- _Exercise directions_: Your reply must be the number of lines in the entries that hold the word "clockwise", and nothing else.

- _Data in this exercise_:
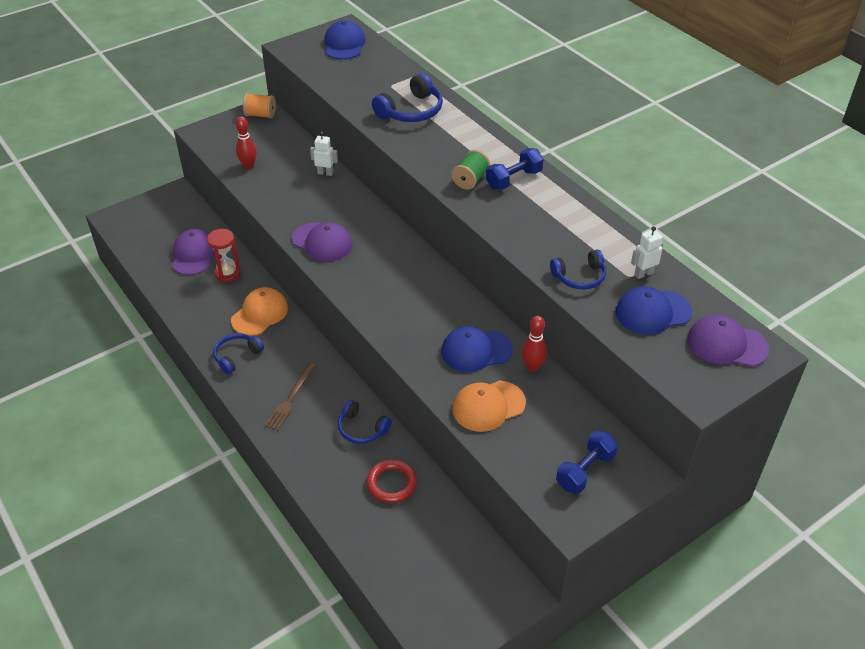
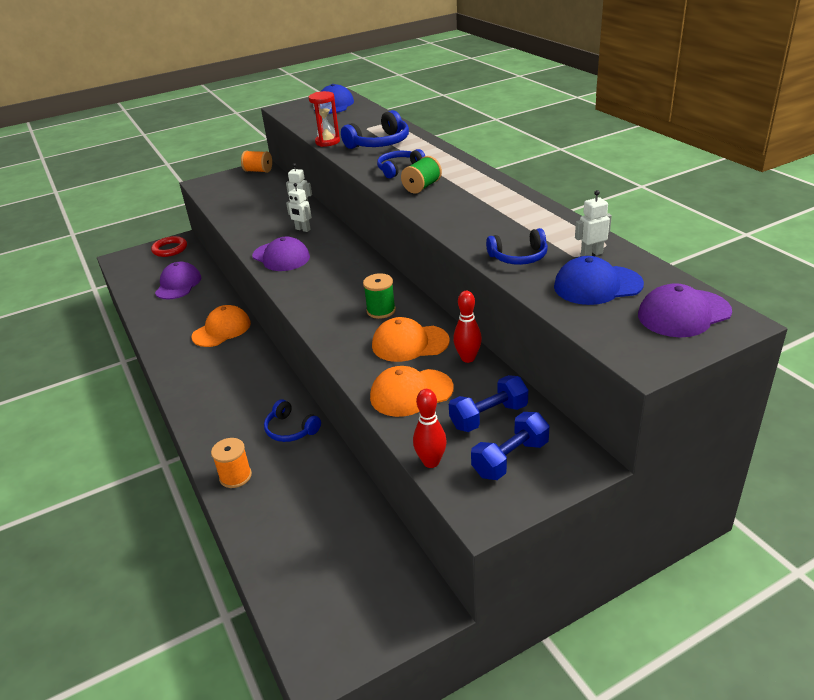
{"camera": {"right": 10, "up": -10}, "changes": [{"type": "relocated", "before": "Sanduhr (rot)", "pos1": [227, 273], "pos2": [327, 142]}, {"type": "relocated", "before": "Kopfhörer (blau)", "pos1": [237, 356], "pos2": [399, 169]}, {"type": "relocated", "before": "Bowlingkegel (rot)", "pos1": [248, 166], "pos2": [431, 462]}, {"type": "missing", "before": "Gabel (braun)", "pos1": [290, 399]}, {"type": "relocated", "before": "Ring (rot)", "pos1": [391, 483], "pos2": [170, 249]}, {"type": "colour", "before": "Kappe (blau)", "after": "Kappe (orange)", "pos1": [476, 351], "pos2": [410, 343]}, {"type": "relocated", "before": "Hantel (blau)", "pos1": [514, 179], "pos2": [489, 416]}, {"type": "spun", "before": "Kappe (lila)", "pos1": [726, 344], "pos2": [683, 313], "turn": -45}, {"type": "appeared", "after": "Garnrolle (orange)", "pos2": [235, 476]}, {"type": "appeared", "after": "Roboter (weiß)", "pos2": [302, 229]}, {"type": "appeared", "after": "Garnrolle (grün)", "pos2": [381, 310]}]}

* * *

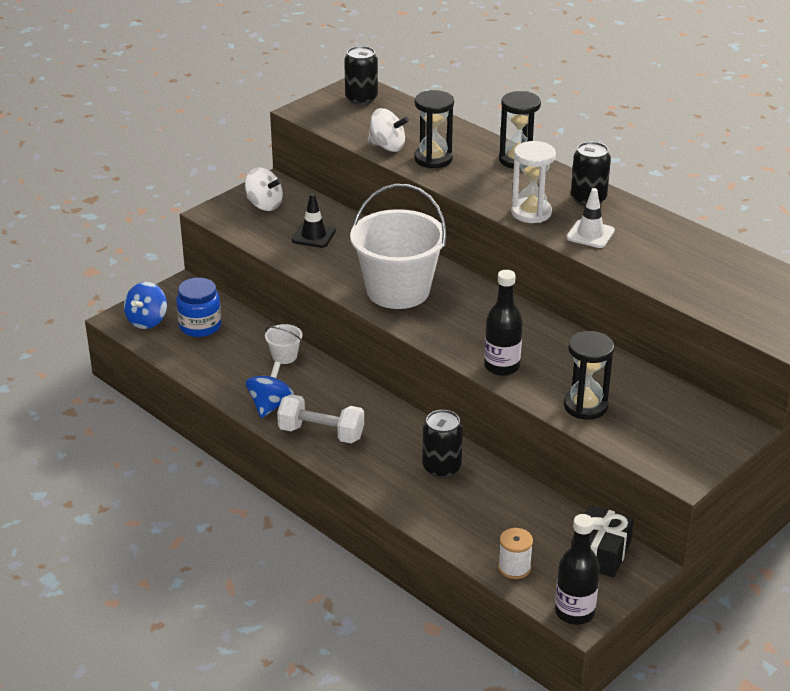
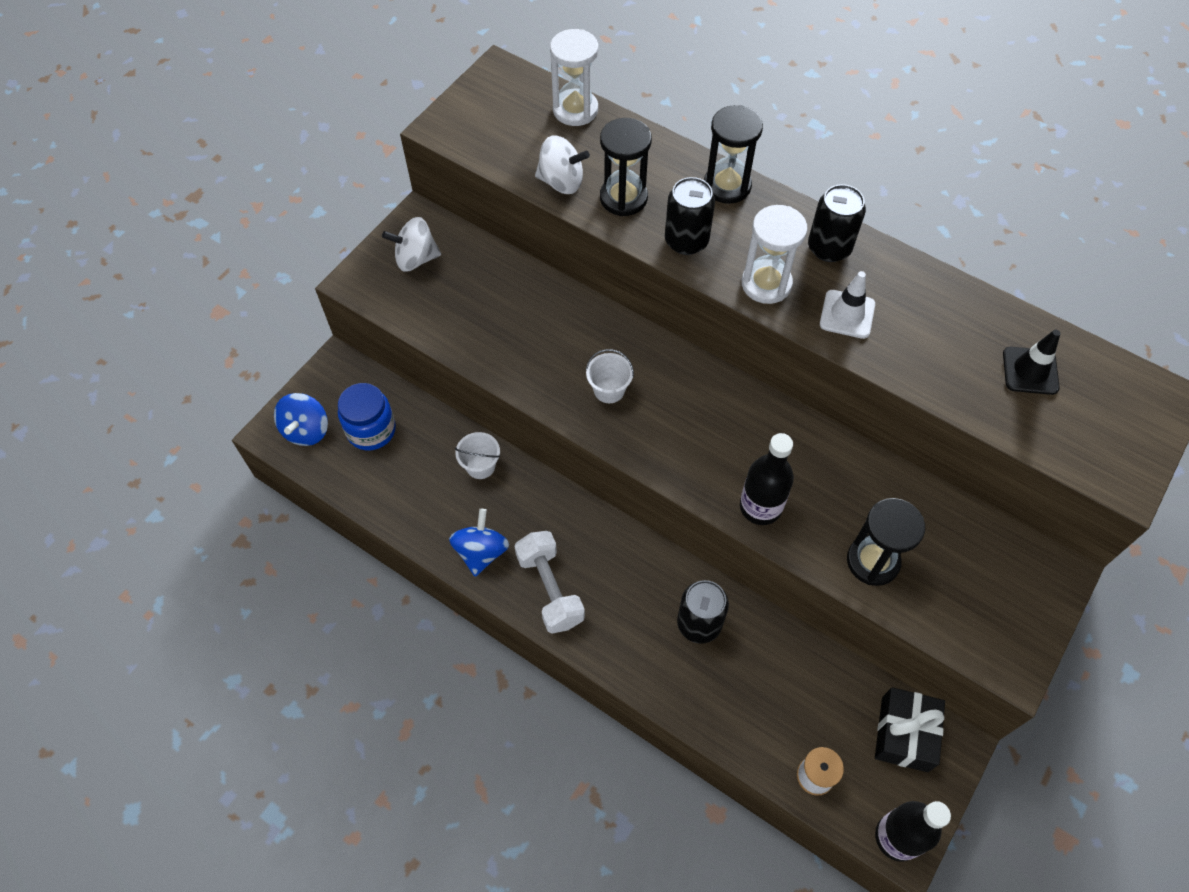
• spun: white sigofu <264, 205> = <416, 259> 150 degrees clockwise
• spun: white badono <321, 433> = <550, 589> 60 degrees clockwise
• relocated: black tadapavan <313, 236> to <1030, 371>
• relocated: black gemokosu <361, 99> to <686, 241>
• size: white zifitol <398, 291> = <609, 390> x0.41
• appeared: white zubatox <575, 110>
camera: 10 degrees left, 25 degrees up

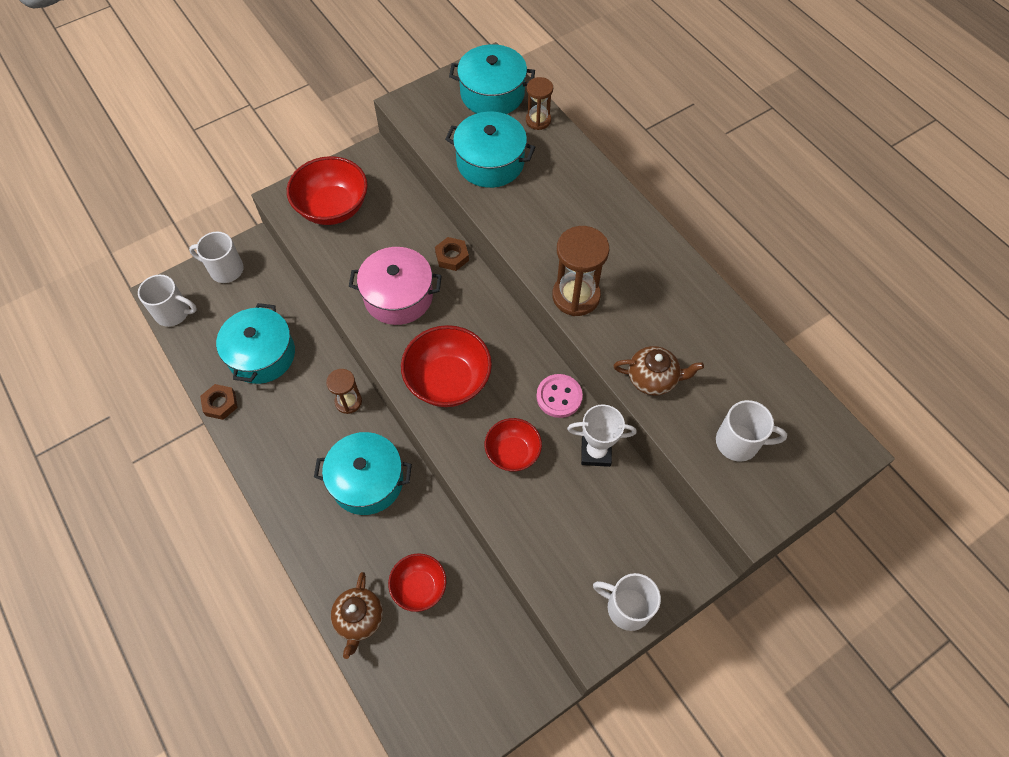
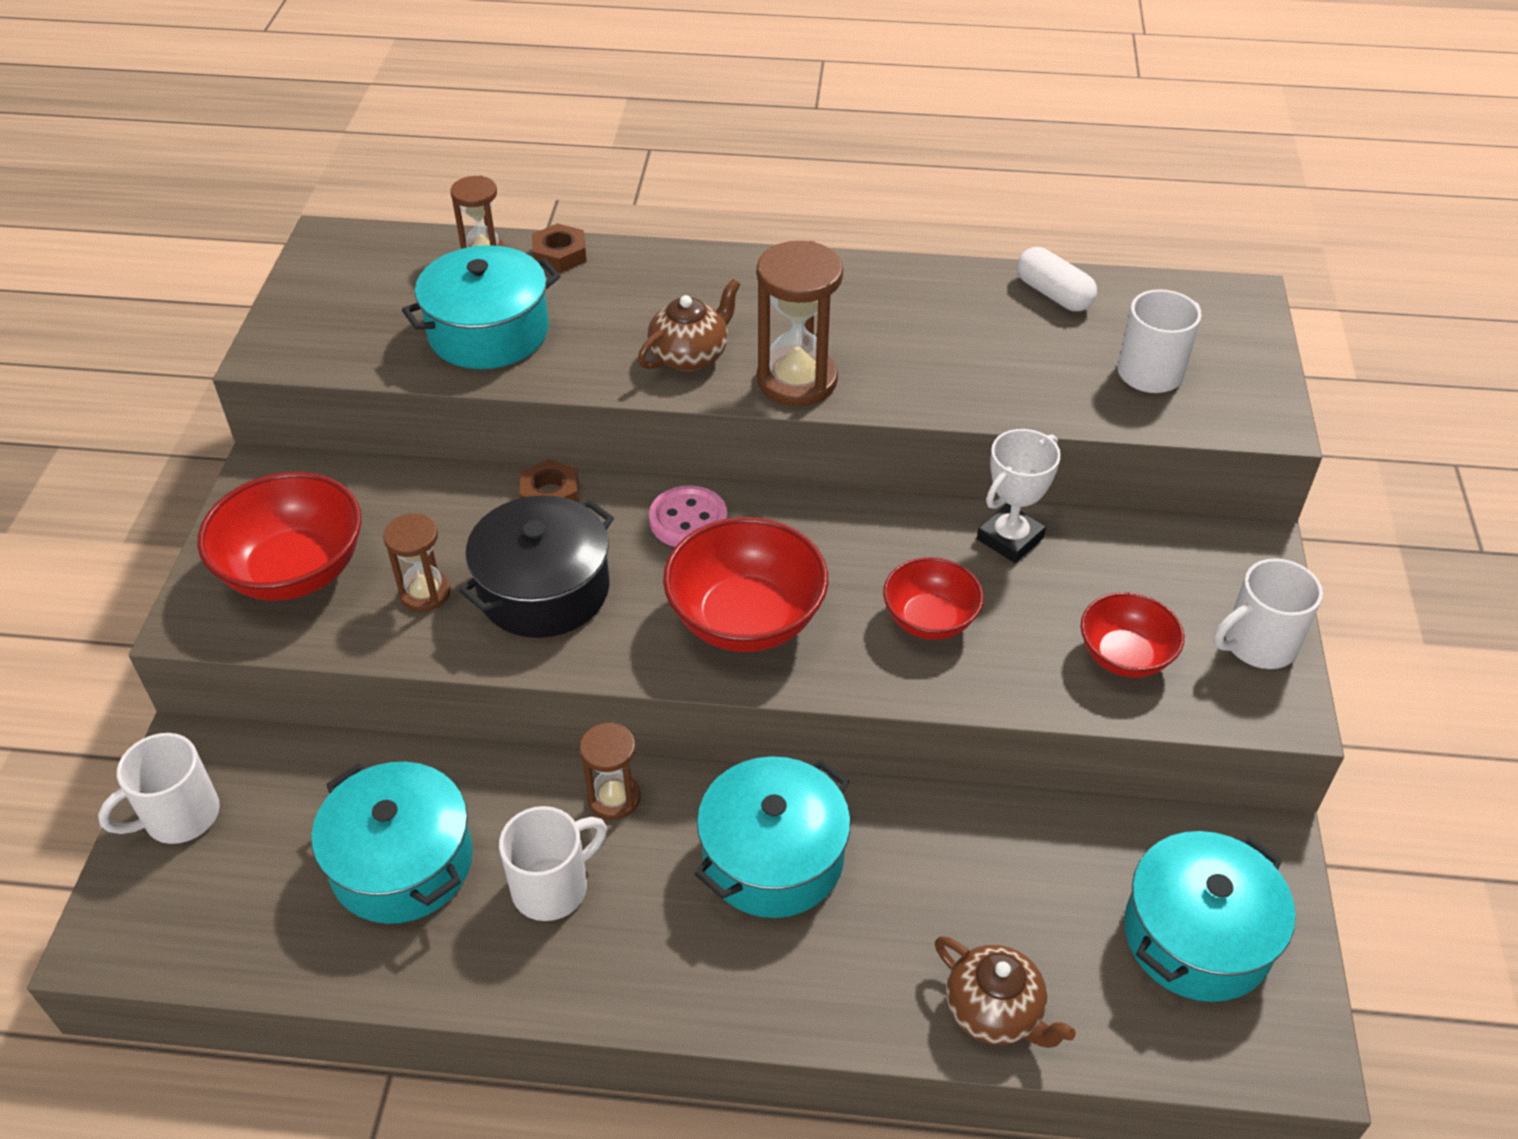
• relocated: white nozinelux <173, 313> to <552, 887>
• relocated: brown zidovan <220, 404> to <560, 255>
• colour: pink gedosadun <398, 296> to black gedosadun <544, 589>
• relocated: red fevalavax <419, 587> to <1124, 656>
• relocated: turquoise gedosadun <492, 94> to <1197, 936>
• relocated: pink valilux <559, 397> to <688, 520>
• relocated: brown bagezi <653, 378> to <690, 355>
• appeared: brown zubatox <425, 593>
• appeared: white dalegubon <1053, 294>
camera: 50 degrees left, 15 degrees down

- _Exercise result_: 2